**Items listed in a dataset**
═══

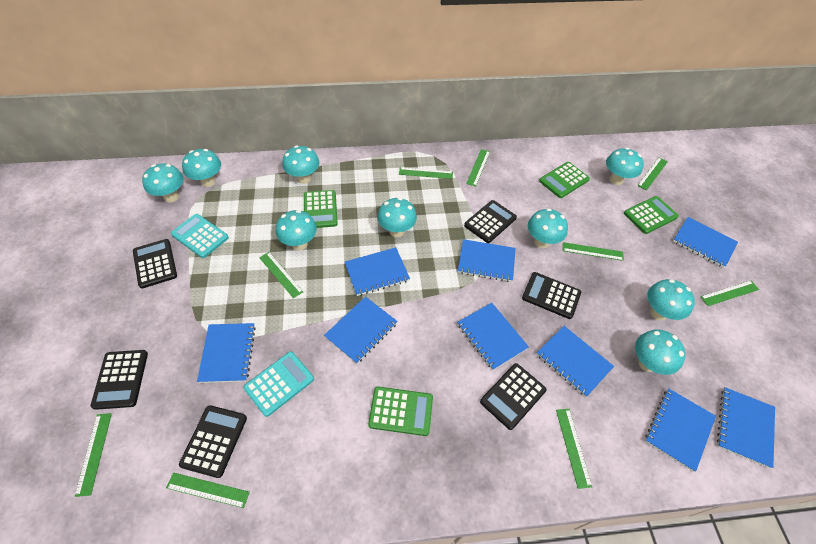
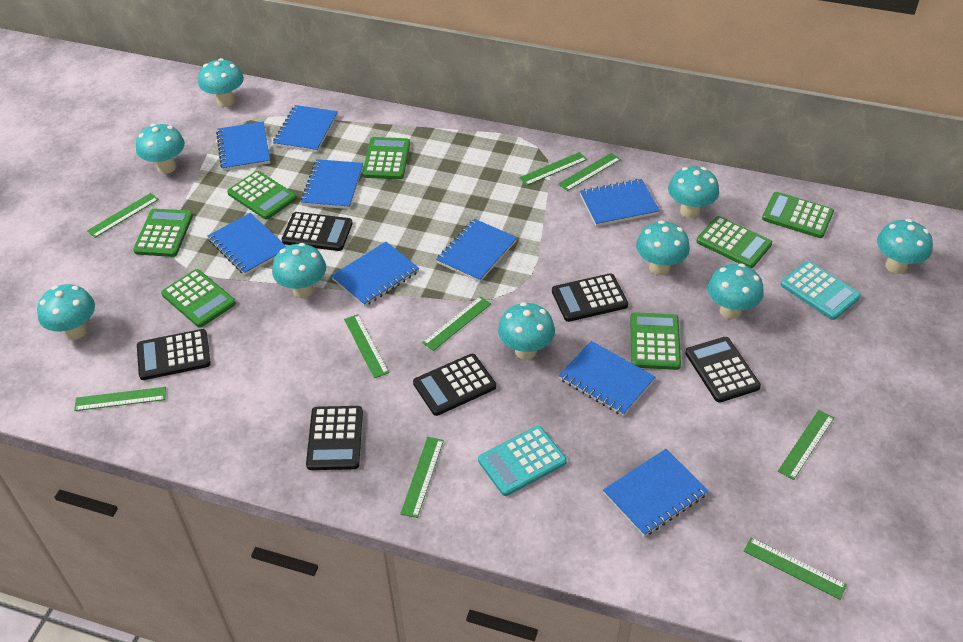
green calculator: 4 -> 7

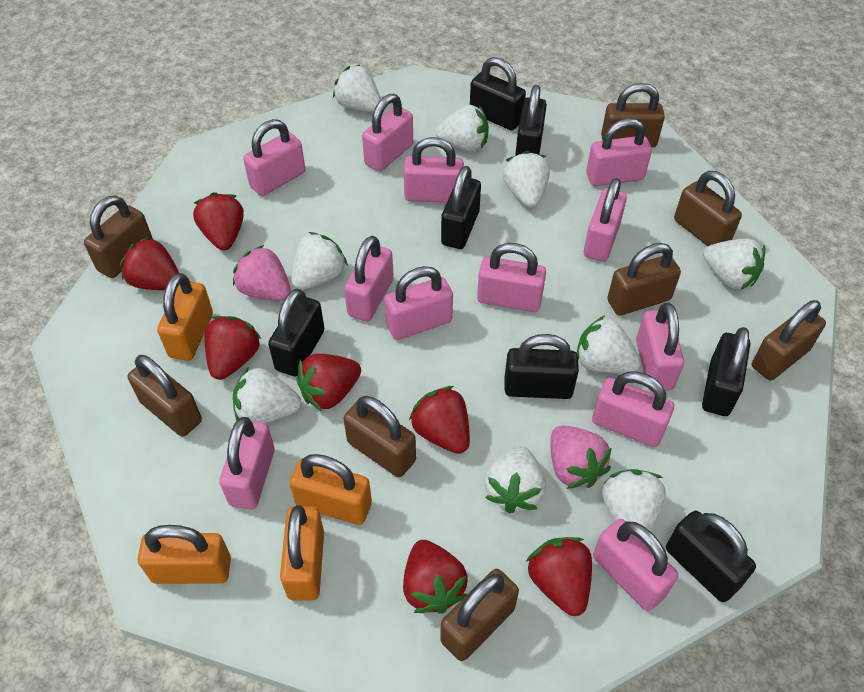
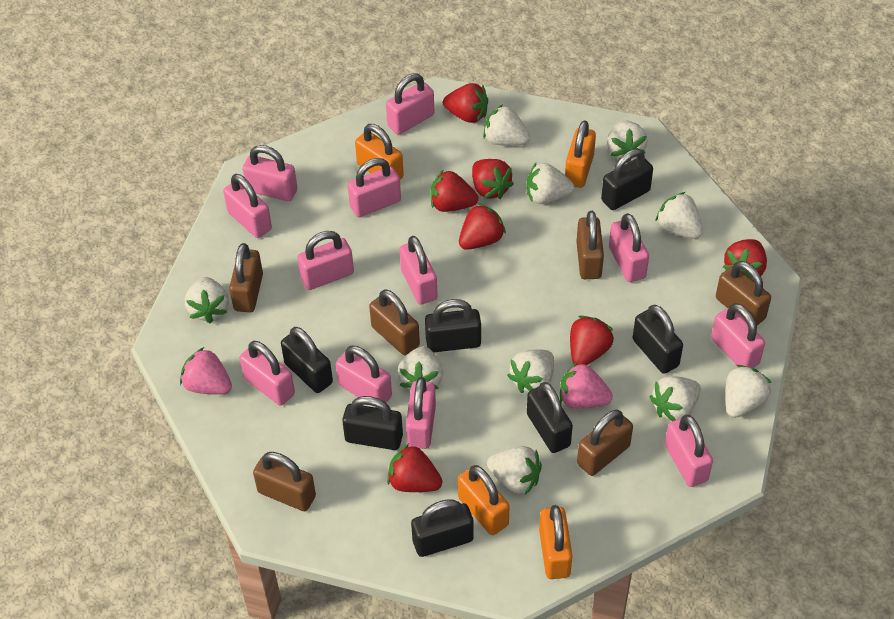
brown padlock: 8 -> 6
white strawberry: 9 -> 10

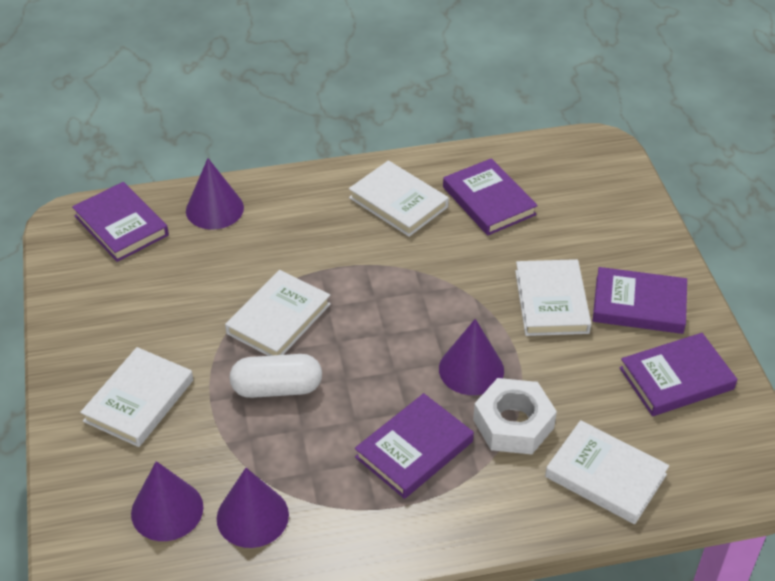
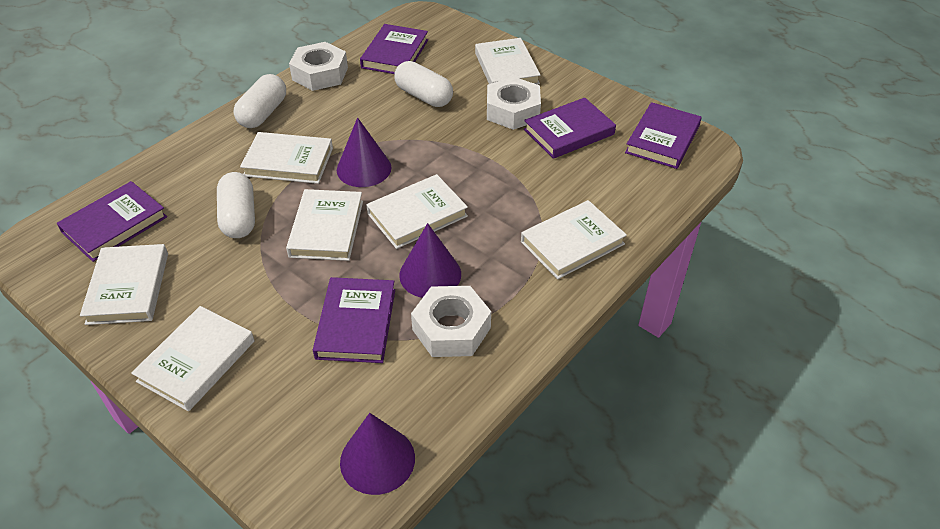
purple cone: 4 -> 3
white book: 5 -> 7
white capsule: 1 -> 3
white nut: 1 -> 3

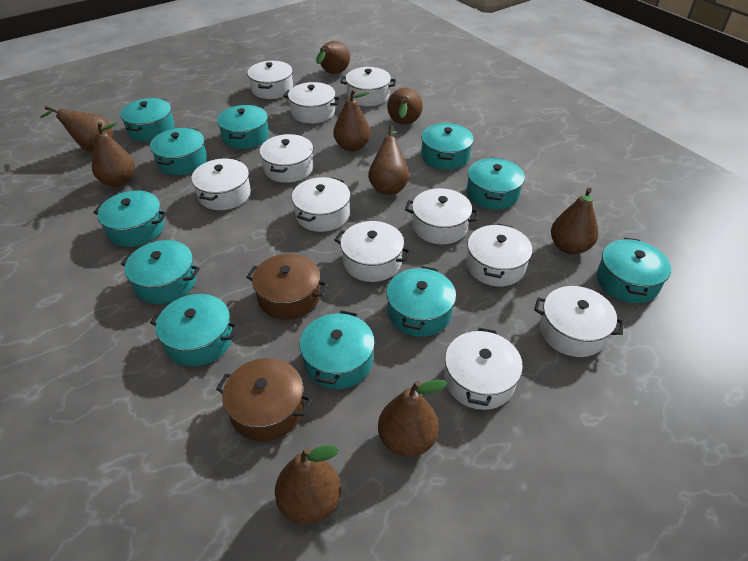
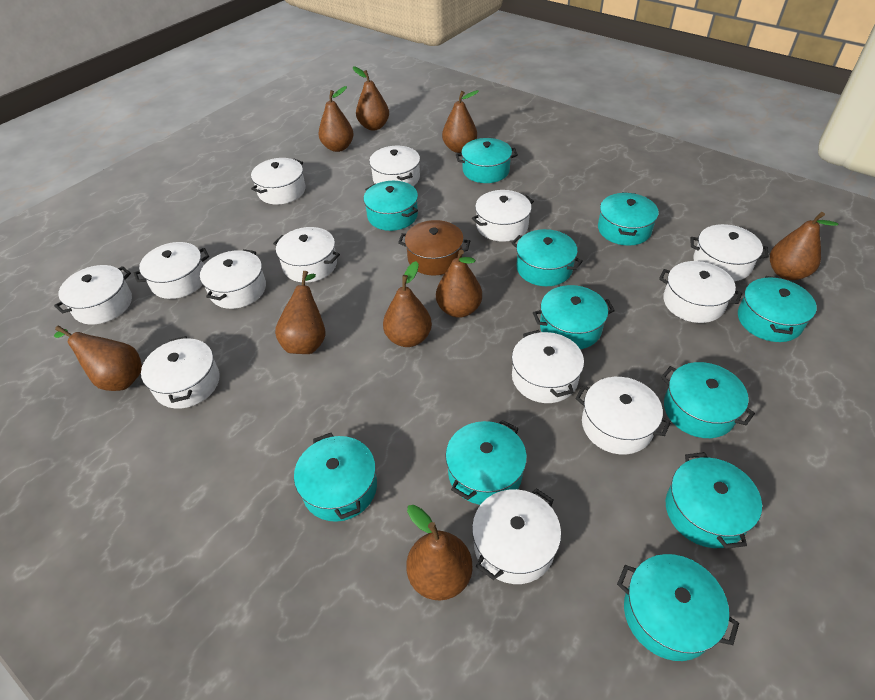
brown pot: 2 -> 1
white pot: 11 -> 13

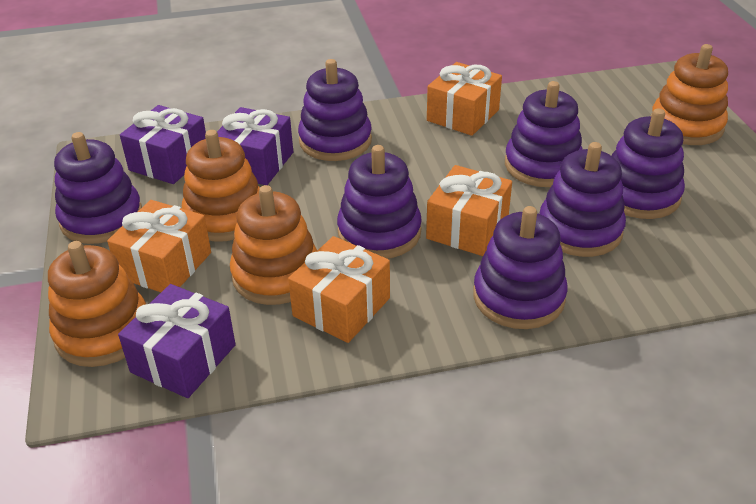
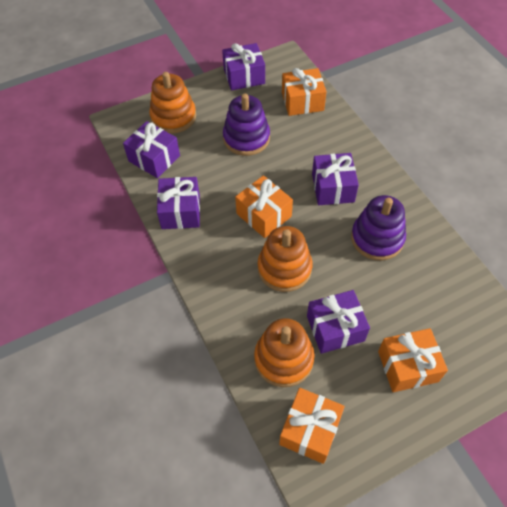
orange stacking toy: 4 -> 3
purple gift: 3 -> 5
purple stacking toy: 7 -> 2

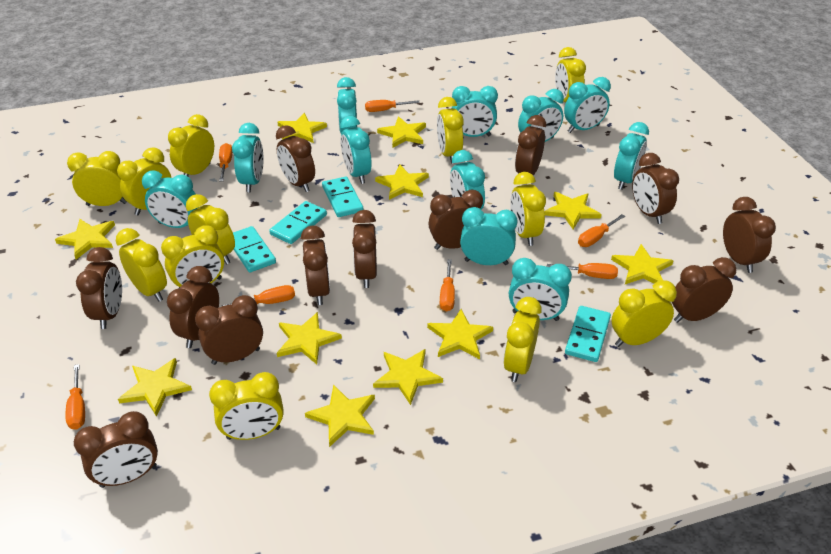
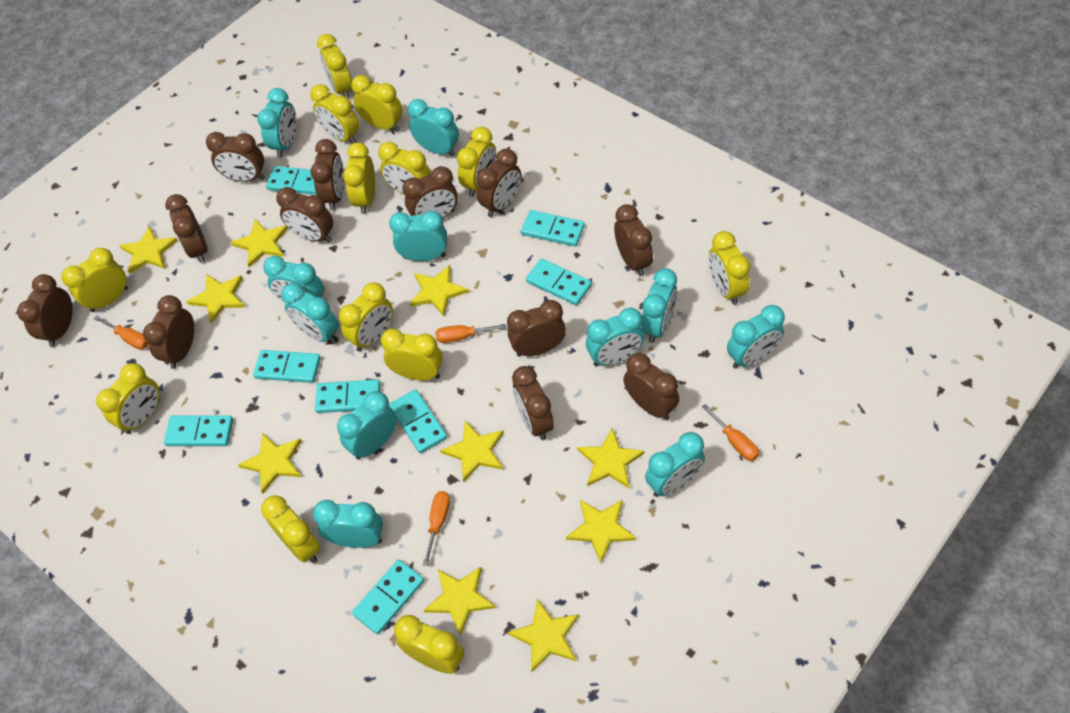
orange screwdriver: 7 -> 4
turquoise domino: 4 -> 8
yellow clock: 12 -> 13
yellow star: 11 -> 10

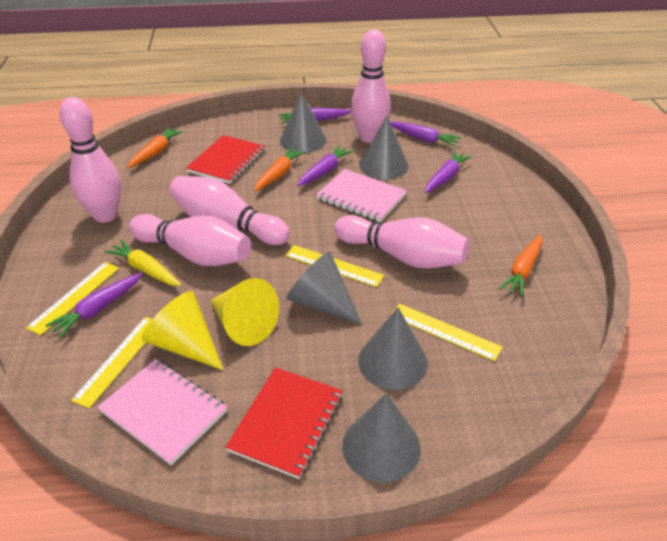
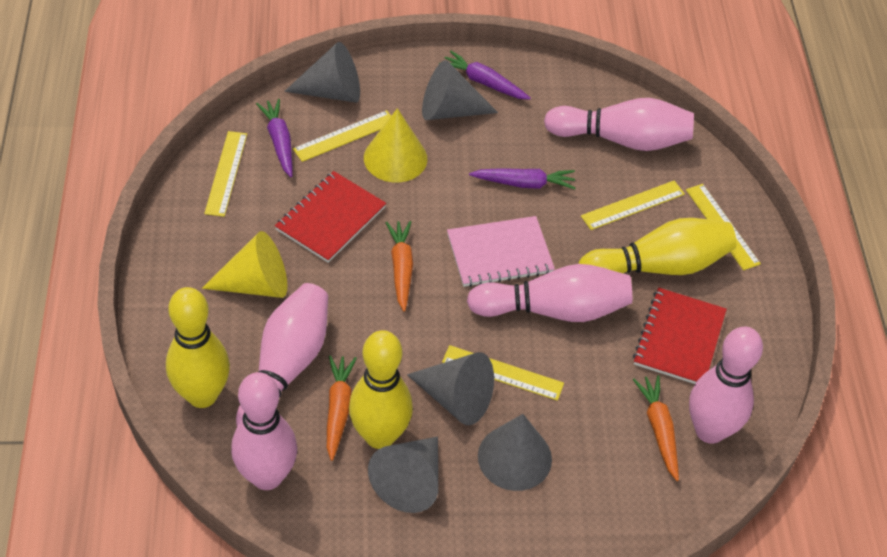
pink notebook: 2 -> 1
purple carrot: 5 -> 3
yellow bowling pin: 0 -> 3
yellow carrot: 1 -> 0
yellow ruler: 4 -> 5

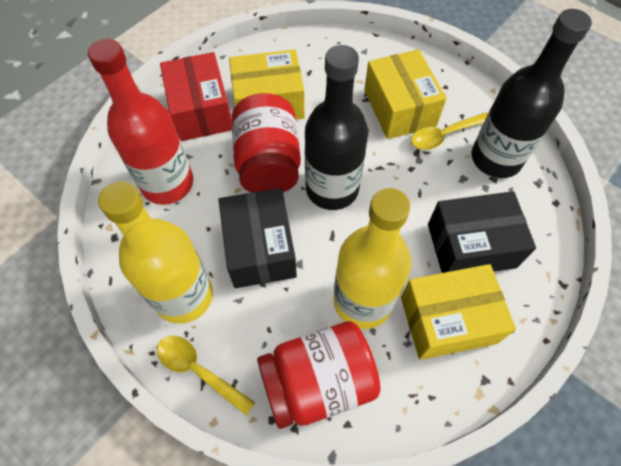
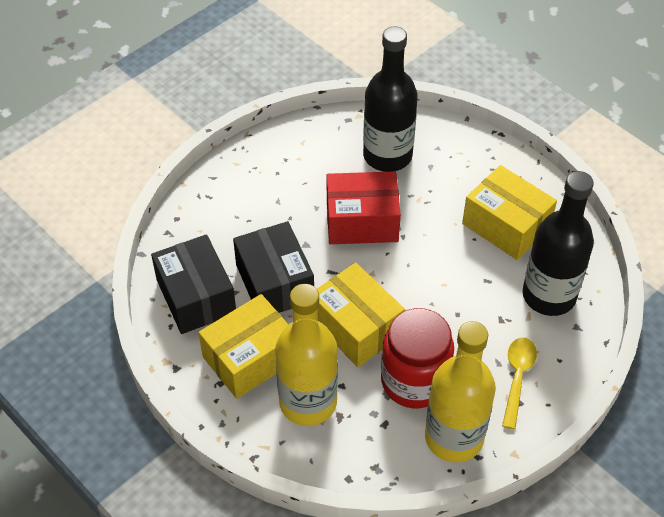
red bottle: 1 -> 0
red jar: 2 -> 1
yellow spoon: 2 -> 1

═══

**Brief**
Every entry is to be transcribed exactly, but the pictures are to be left out.

**Answer section**
green calculator: 4 -> 7

brown padlock: 8 -> 6
white strawberry: 9 -> 10

purple cone: 4 -> 3
white book: 5 -> 7
white capsule: 1 -> 3
white nut: 1 -> 3

brown pot: 2 -> 1
white pot: 11 -> 13

orange stacking toy: 4 -> 3
purple gift: 3 -> 5
purple stacking toy: 7 -> 2

orange screwdriver: 7 -> 4
turquoise domino: 4 -> 8
yellow clock: 12 -> 13
yellow star: 11 -> 10

pink notebook: 2 -> 1
purple carrot: 5 -> 3
yellow bowling pin: 0 -> 3
yellow carrot: 1 -> 0
yellow ruler: 4 -> 5

red bottle: 1 -> 0
red jar: 2 -> 1
yellow spoon: 2 -> 1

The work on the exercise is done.